Your assignment: Repeat the data that follows exactly, starting at the line with "first_place: [177, 359, 287, 424]" and ending at the line with "second_place: [110, 281, 283, 337]", and leave out every picture.

Material for the task:

▶

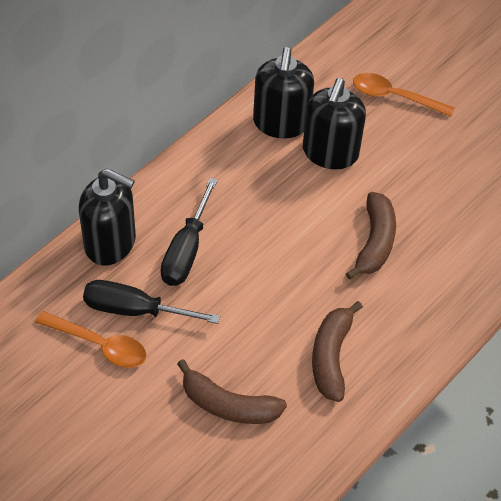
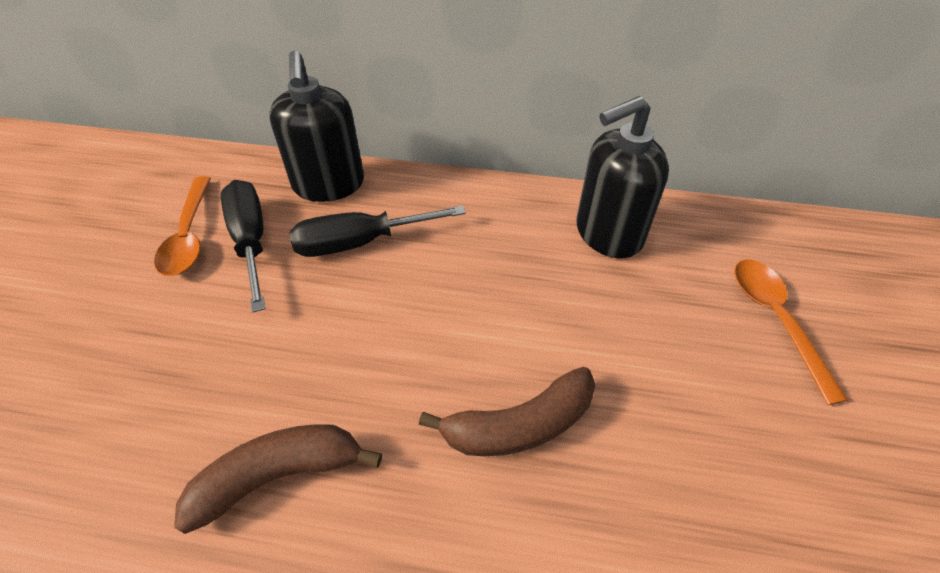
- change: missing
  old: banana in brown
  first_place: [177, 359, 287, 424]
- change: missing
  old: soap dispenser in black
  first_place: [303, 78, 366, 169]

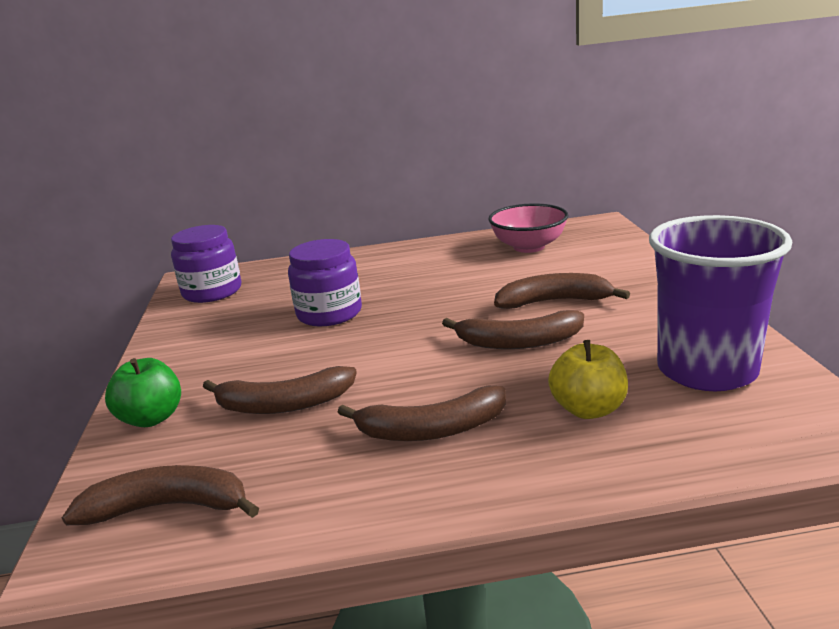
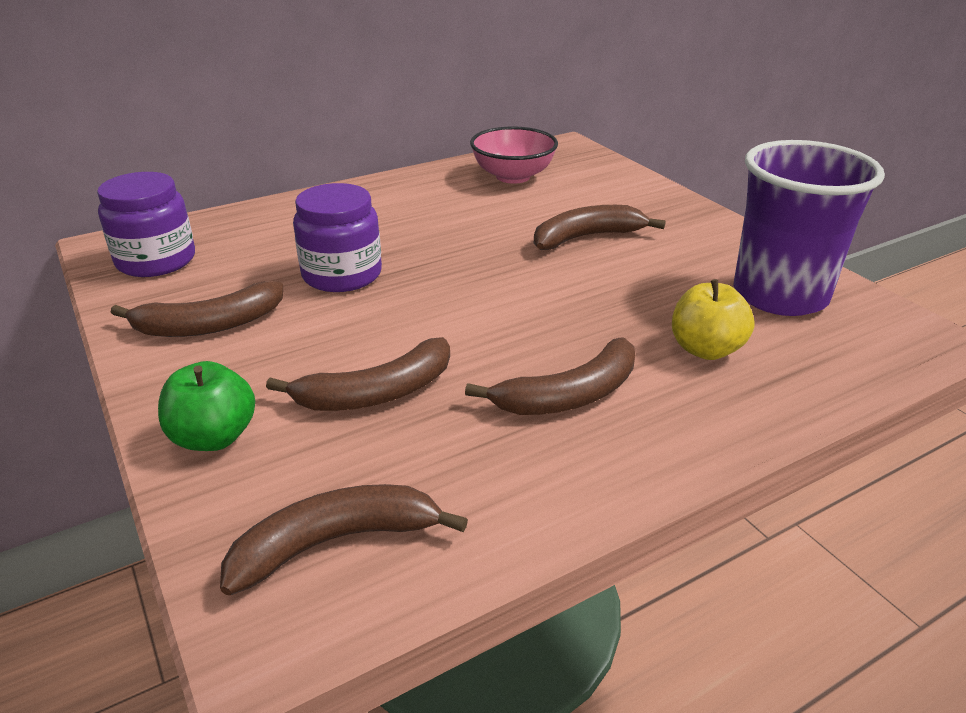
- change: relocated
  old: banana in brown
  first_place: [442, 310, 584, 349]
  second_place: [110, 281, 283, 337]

◀
▶

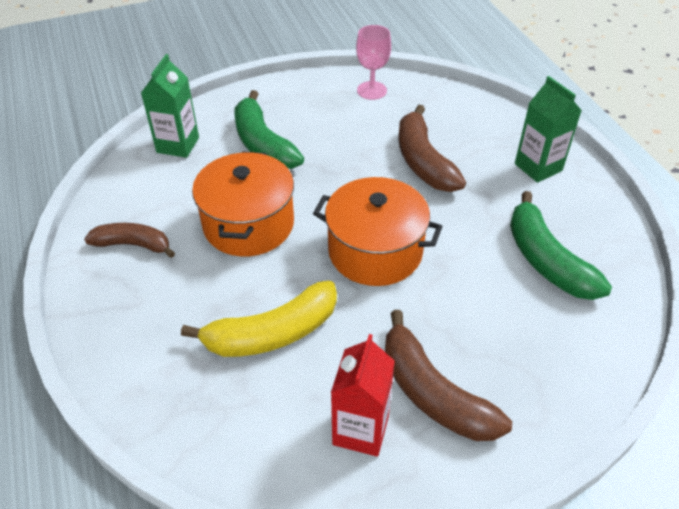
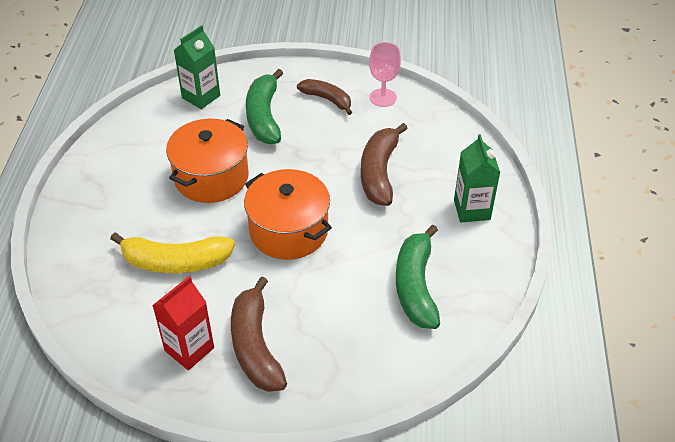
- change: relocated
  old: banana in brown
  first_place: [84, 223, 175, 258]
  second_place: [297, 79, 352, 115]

◀

Answer section:
  first_place: [177, 359, 287, 424]
- change: missing
  old: soap dispenser in black
  first_place: [303, 78, 366, 169]

- change: relocated
  old: banana in brown
  first_place: [442, 310, 584, 349]
  second_place: [110, 281, 283, 337]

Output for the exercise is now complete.